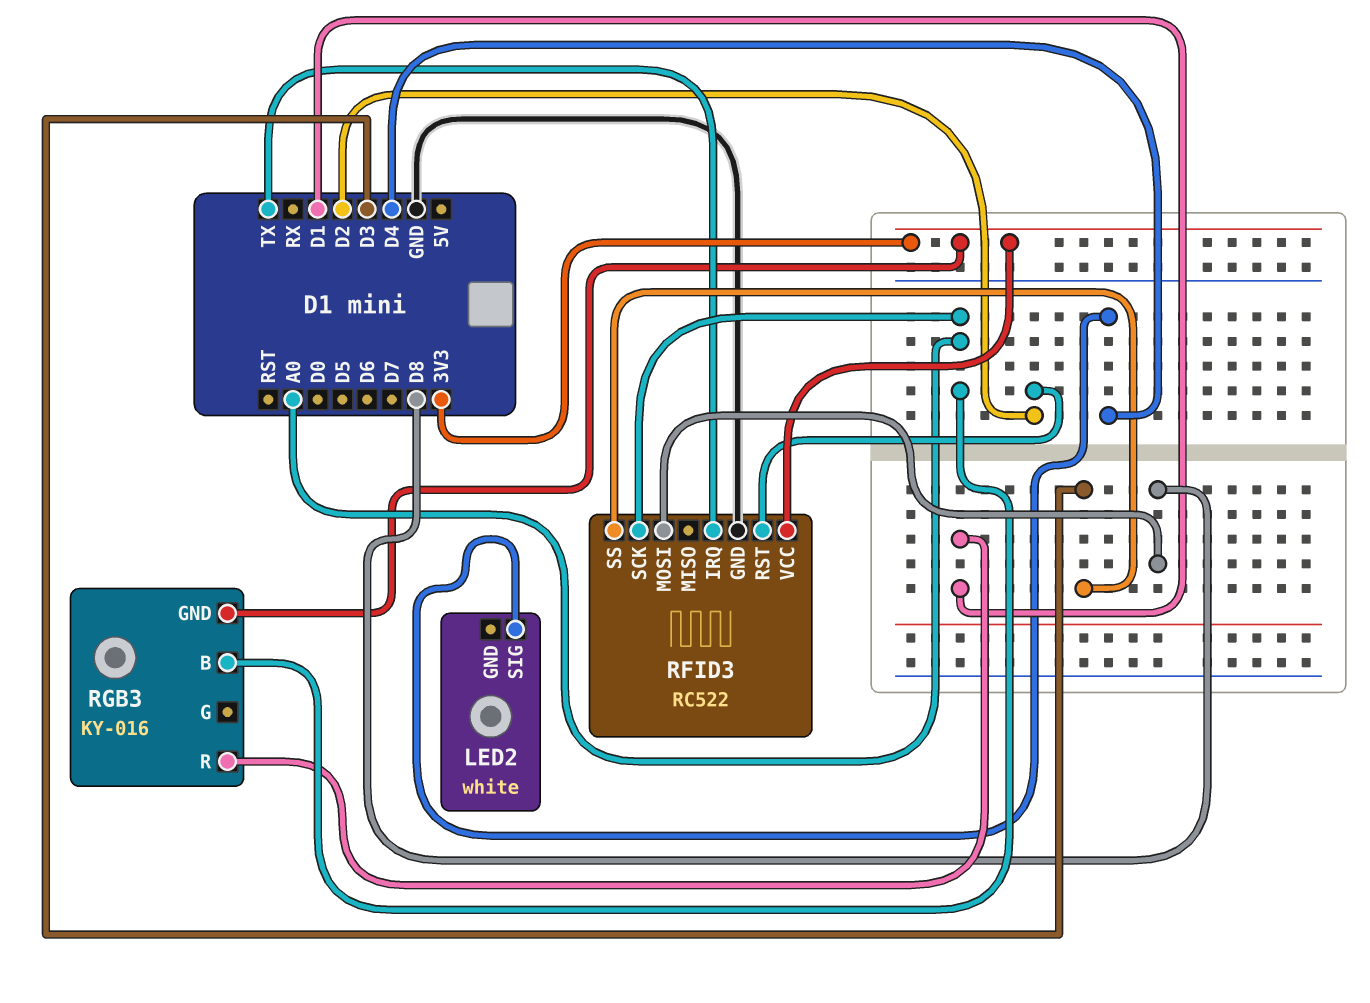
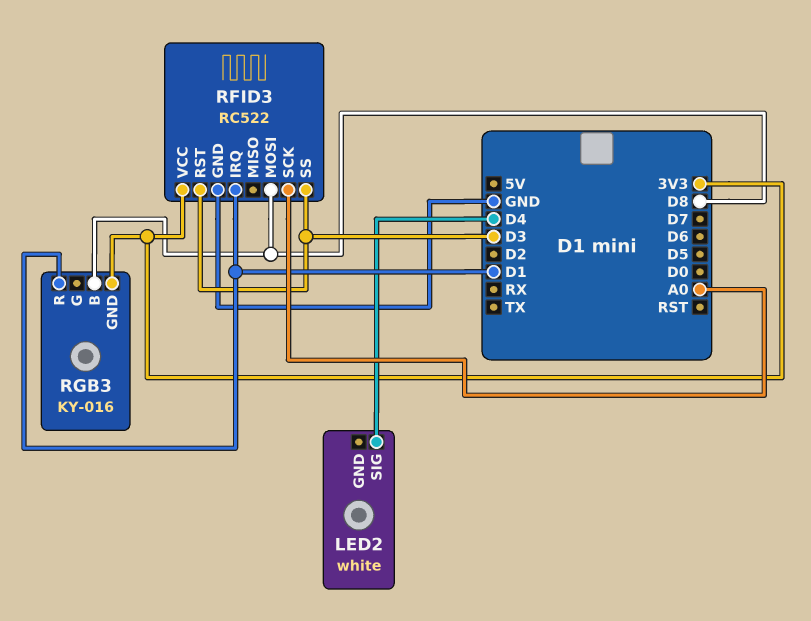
RFID3 pin IRQ: TX -> D1
RFID3 pin RST: D2 -> D3
RGB3 pin B: A0 -> D8

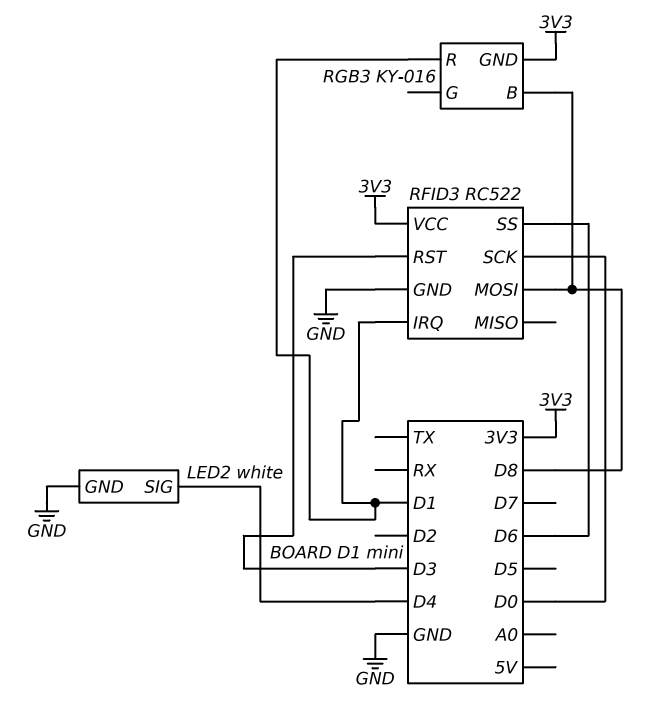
LED2 pin GND: none -> GND
RFID3 pin SCK: A0 -> D0
RFID3 pin SS: D3 -> D6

### [ABOUT THIS EXERCISE]
Repeat each line of the material exactly, and drop any image it carries.

### [RESULT OF THE EXERCISE]
RFID3 pin IRQ: TX -> D1
RFID3 pin RST: D2 -> D3
RGB3 pin B: A0 -> D8

LED2 pin GND: none -> GND
RFID3 pin SCK: A0 -> D0
RFID3 pin SS: D3 -> D6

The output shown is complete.